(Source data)
--------------------

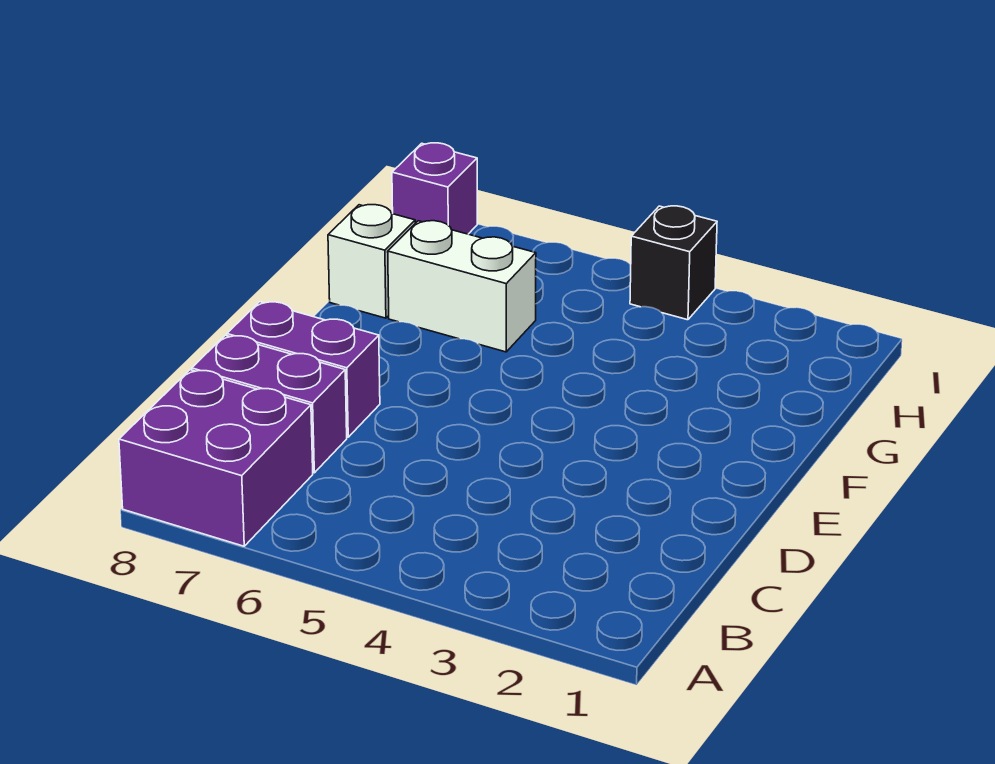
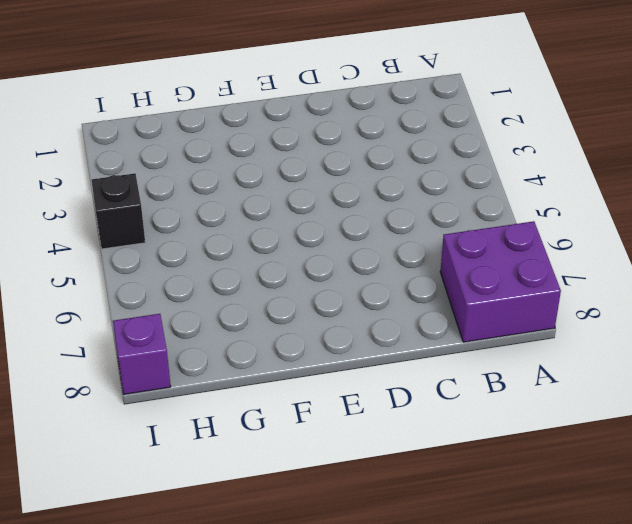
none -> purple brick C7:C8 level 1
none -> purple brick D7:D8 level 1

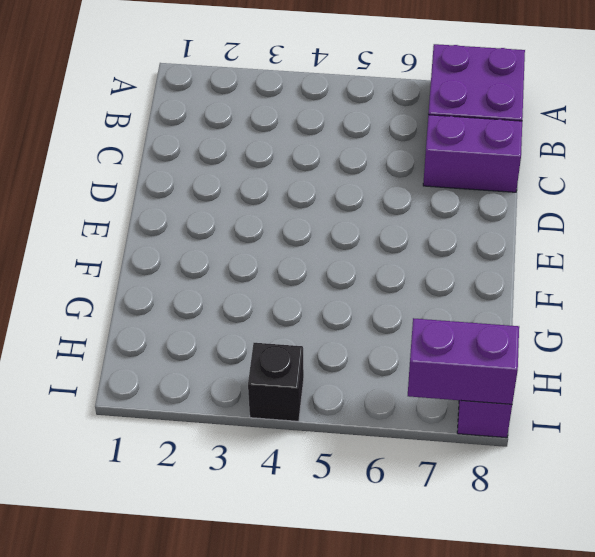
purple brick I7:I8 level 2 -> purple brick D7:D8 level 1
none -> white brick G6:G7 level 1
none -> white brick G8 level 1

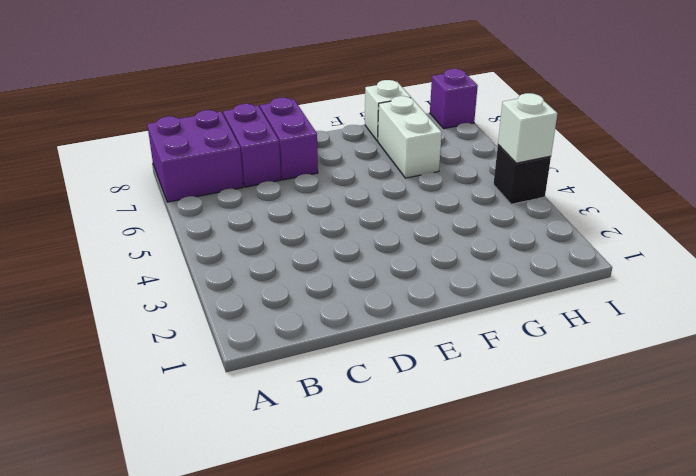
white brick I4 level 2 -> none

--------------------

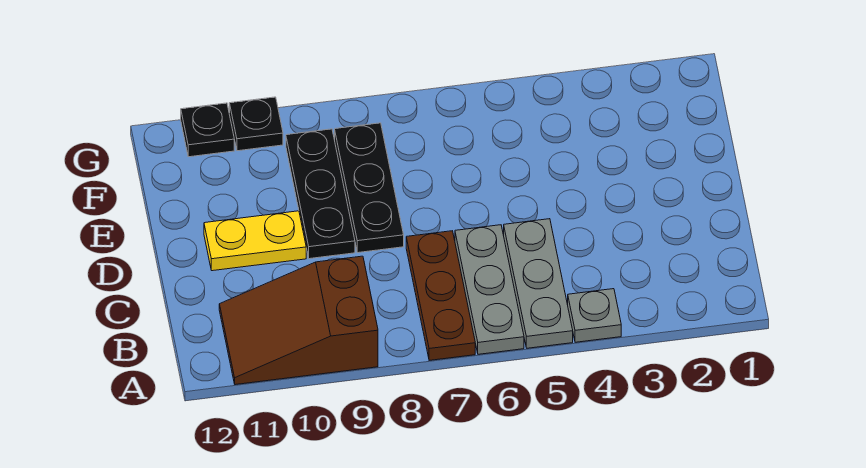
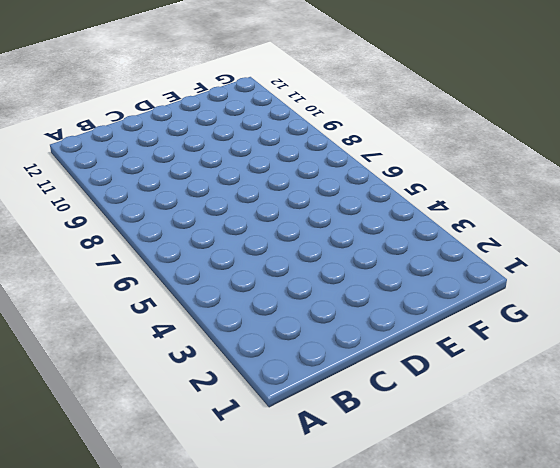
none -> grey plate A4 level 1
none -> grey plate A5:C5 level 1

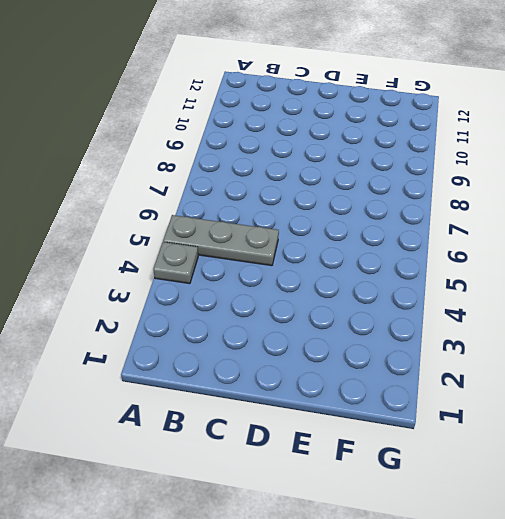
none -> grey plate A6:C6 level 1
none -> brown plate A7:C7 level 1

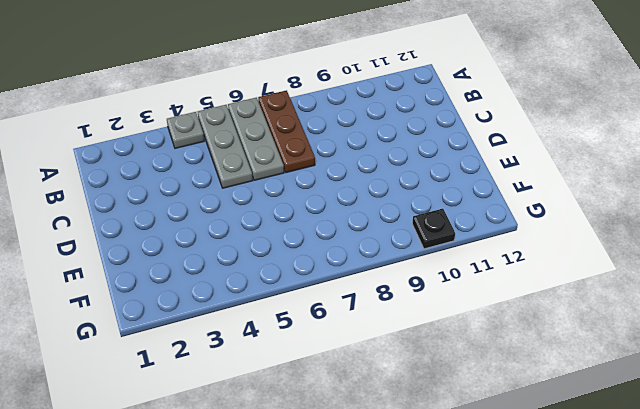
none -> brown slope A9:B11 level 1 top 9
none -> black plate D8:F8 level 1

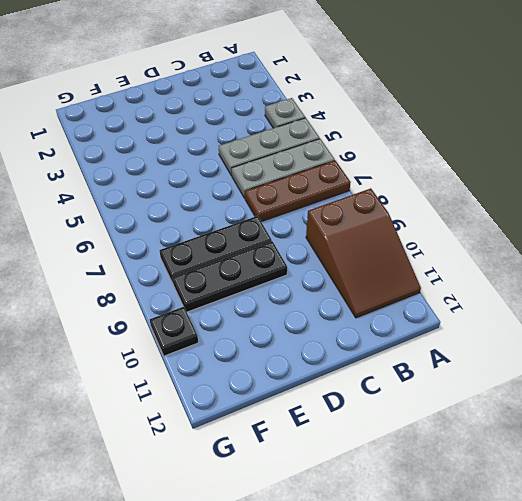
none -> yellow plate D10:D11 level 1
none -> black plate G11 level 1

--------------------

- [YOUR ASSIGNMENT]
Of the lines above, copy only those from the one holding "none -> grey plate A4 level 1" to the one holding "none -> black plate G11 level 1", both included, and exclude every image.

- [RESPONSE TO THIS TASK]
none -> grey plate A4 level 1
none -> grey plate A5:C5 level 1

none -> grey plate A6:C6 level 1
none -> brown plate A7:C7 level 1

none -> brown slope A9:B11 level 1 top 9
none -> black plate D8:F8 level 1

none -> yellow plate D10:D11 level 1
none -> black plate G11 level 1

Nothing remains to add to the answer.